Reproduce every record exactly as it appears, but not the pictures.

(Beginning of Records for processing)

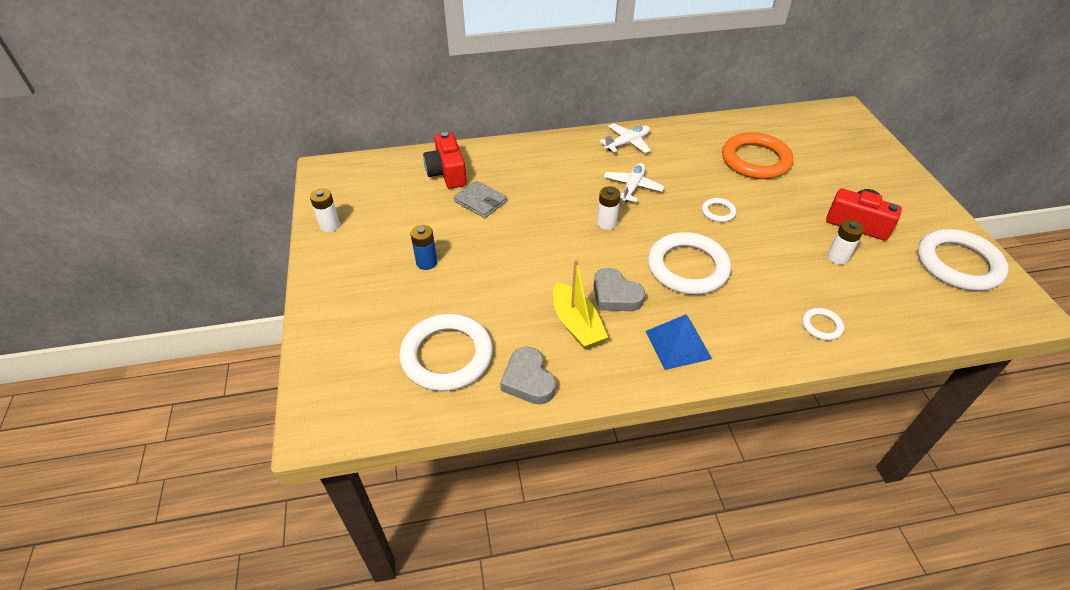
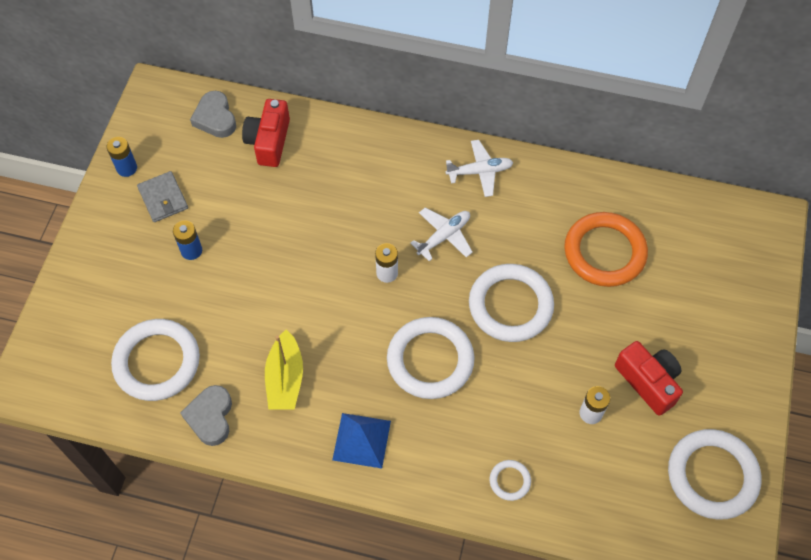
camera: 25 degrees right, 15 degrees up
(330, 225) = (127, 168): white battery -> blue battery
(480, 201) = (280, 194): grey wallet -> grey wallet (163, 198)
(615, 295) = (340, 362): grey heart -> grey heart (215, 118)
(718, 212) = (510, 305): white ring -> white ring, size x2.21

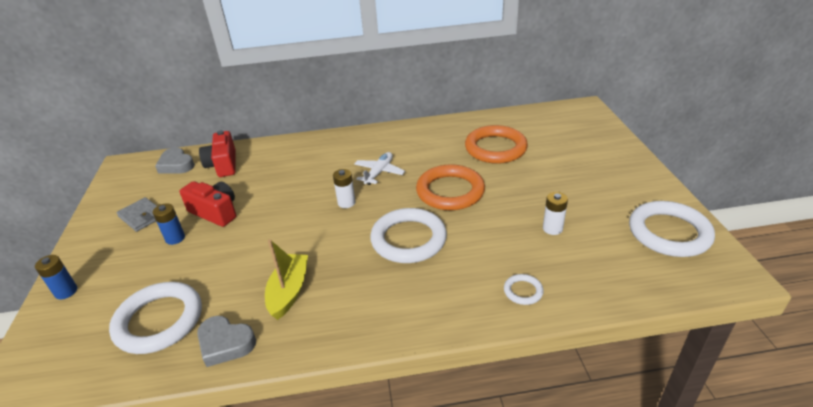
camera: 20 degrees left, 25 degrees down
(127, 168) = (106, 209): blue battery -> blue battery (66, 291)
(210, 417) = (225, 344): grey heart -> grey heart turned 45 degrees counterclockwise
(285, 378) = (289, 291): yellow boat -> yellow boat turned 150 degrees counterclockwise
(361, 440) = (379, 309): blue pyramid -> none
(480, 172) = (386, 138): white plane -> none
(510, 305) = (450, 191): white ring -> orange ring
(648, 382) = (578, 198): red camera -> red camera (215, 212)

(End of Records for processing)

Task response:
camera: 25 degrees right, 15 degrees up
(330, 225) = (127, 168): white battery -> blue battery
(480, 201) = (280, 194): grey wallet -> grey wallet (163, 198)
(615, 295) = (340, 362): grey heart -> grey heart (215, 118)
(718, 212) = (510, 305): white ring -> white ring, size x2.21

camera: 20 degrees left, 25 degrees down
(127, 168) = (106, 209): blue battery -> blue battery (66, 291)
(210, 417) = (225, 344): grey heart -> grey heart turned 45 degrees counterclockwise
(285, 378) = (289, 291): yellow boat -> yellow boat turned 150 degrees counterclockwise
(361, 440) = (379, 309): blue pyramid -> none
(480, 172) = (386, 138): white plane -> none
(510, 305) = (450, 191): white ring -> orange ring
(648, 382) = (578, 198): red camera -> red camera (215, 212)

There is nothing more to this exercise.